Omit the pictures from the entries below and retype everything else exactly.
========================================
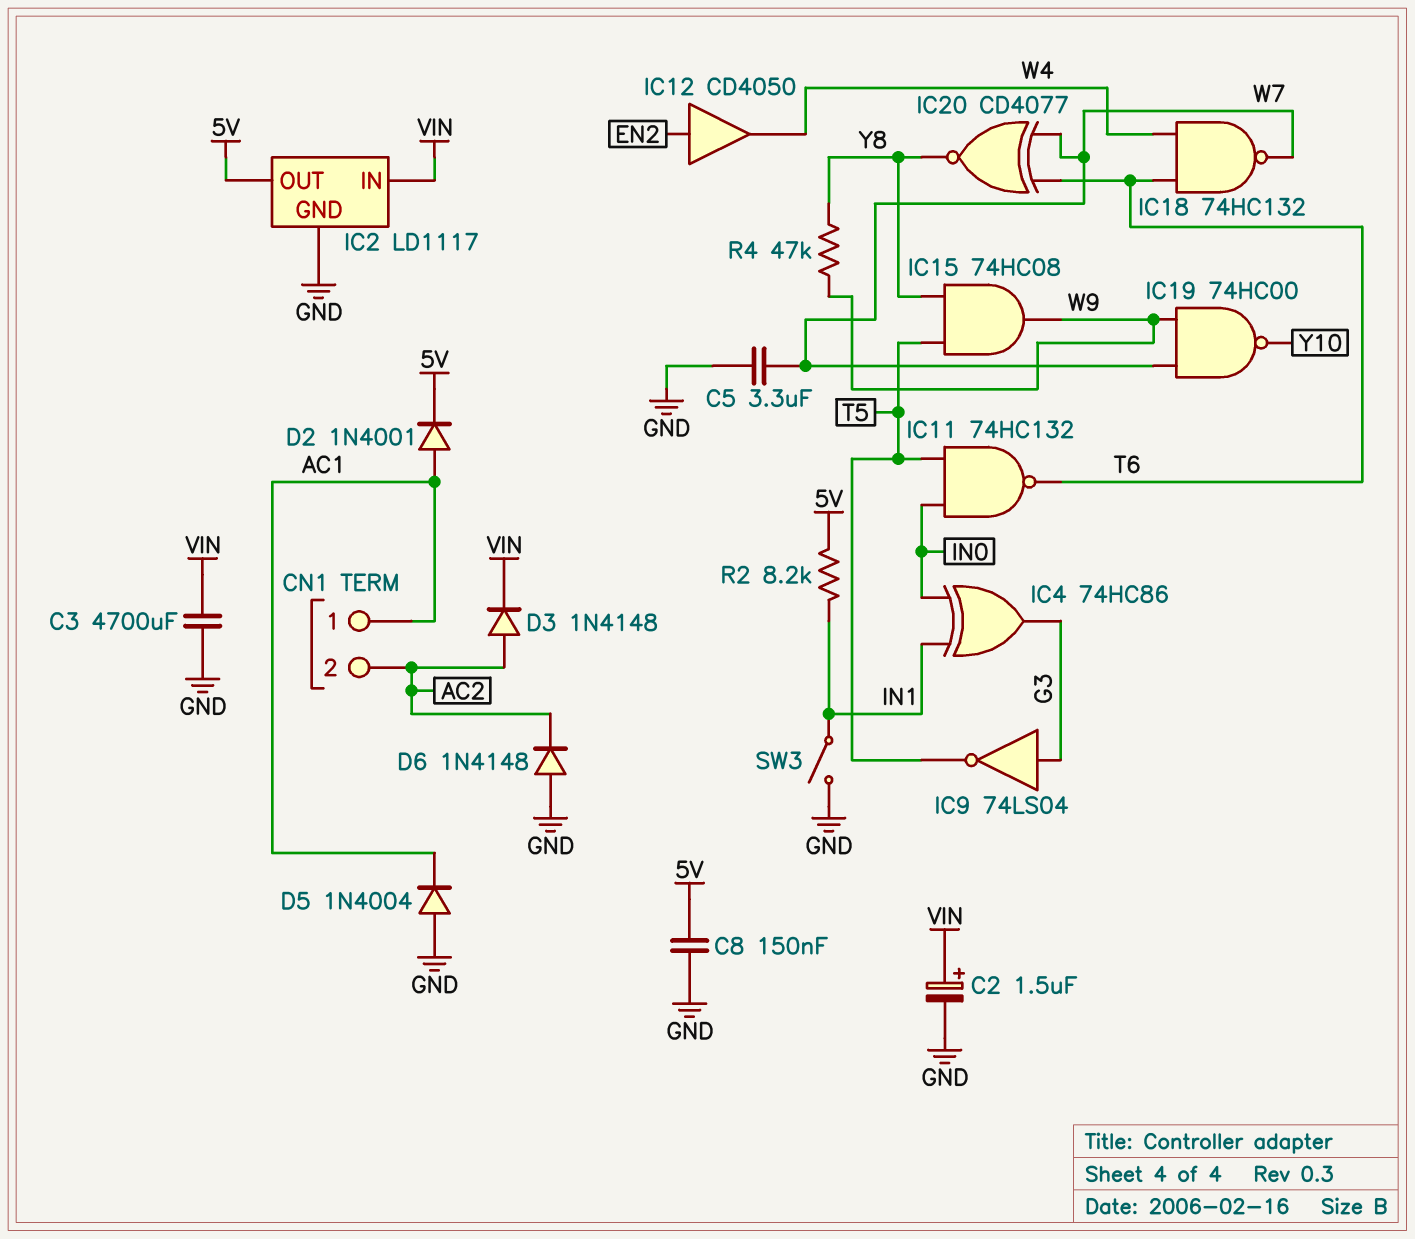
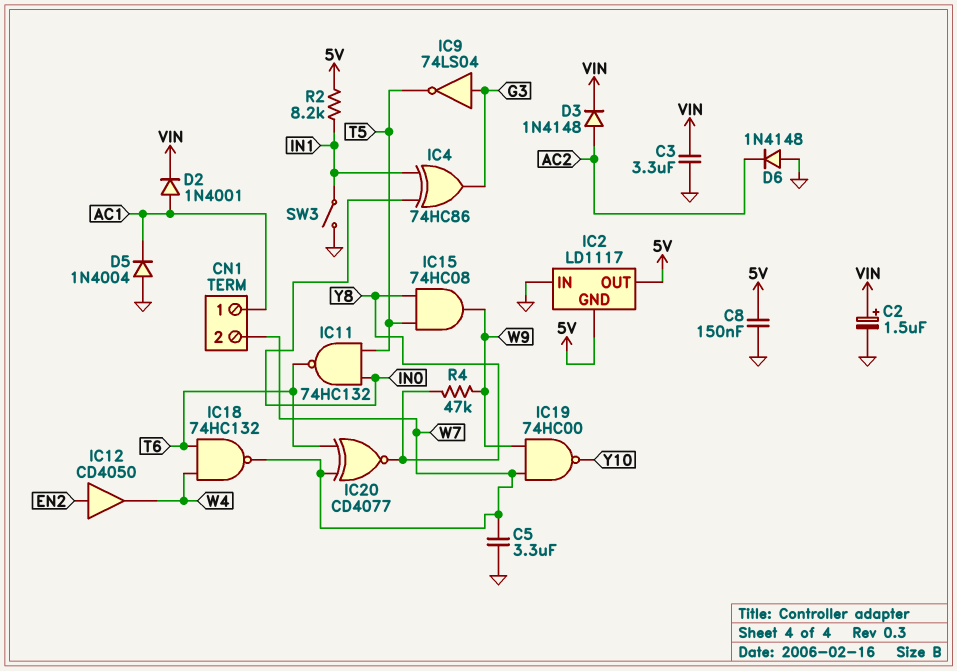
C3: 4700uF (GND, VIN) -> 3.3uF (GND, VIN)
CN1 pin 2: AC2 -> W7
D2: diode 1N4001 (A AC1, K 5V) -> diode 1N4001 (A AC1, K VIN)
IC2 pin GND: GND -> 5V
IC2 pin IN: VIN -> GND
========================================
Task solution:
C3: 4700uF (GND, VIN) -> 3.3uF (GND, VIN)
CN1 pin 2: AC2 -> W7
D2: diode 1N4001 (A AC1, K 5V) -> diode 1N4001 (A AC1, K VIN)
IC2 pin GND: GND -> 5V
IC2 pin IN: VIN -> GND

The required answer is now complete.